[Task goal]: Write the following entries out again exactly, skipping each image.

[Data shown]:
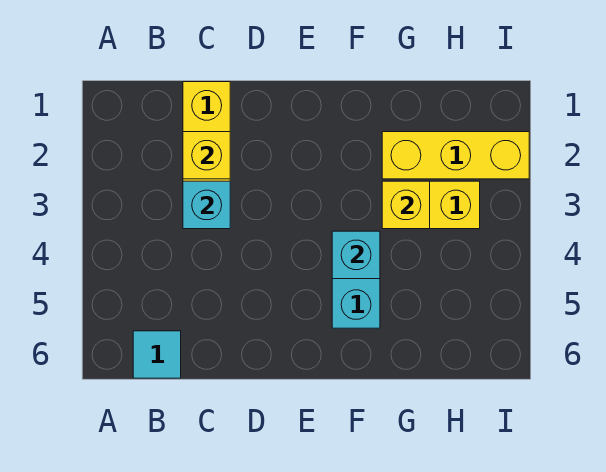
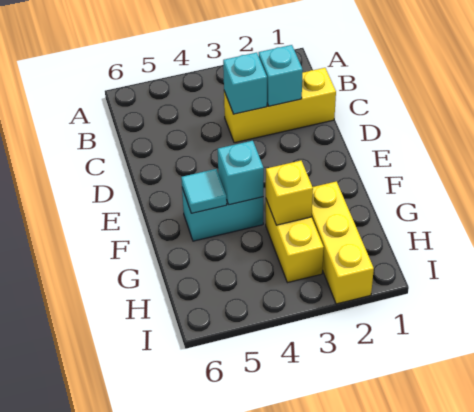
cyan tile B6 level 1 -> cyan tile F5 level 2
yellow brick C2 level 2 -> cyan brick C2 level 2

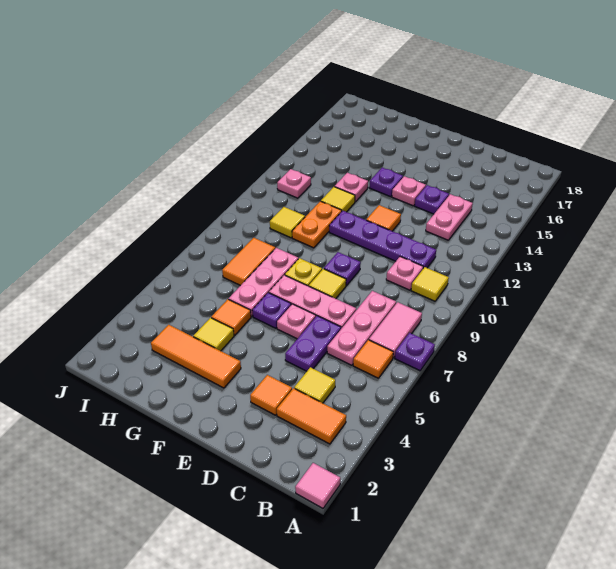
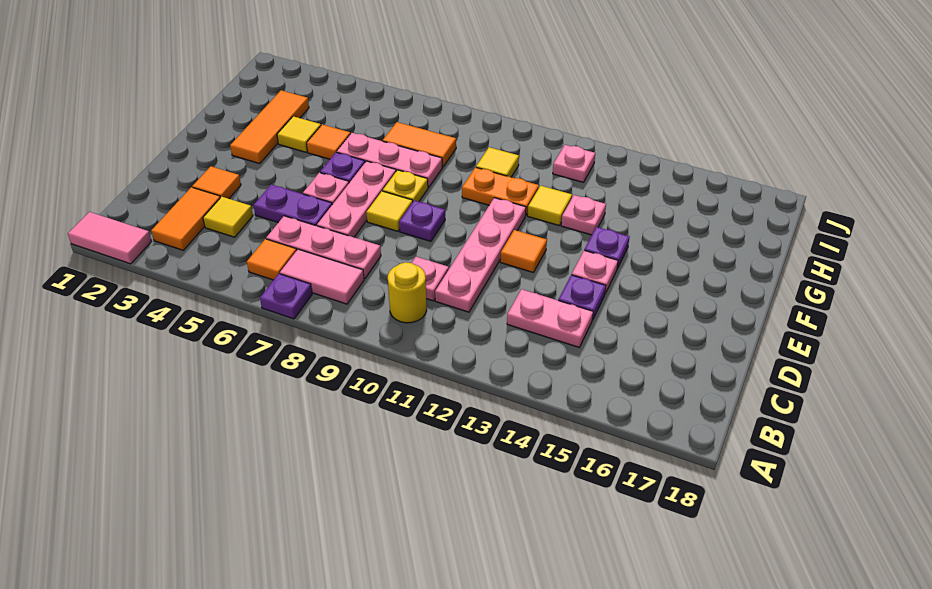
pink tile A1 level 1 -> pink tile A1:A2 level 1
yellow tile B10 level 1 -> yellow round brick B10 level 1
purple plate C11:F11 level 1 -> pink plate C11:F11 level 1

[Written answer]:
cyan tile B6 level 1 -> cyan tile F5 level 2
yellow brick C2 level 2 -> cyan brick C2 level 2

pink tile A1 level 1 -> pink tile A1:A2 level 1
yellow tile B10 level 1 -> yellow round brick B10 level 1
purple plate C11:F11 level 1 -> pink plate C11:F11 level 1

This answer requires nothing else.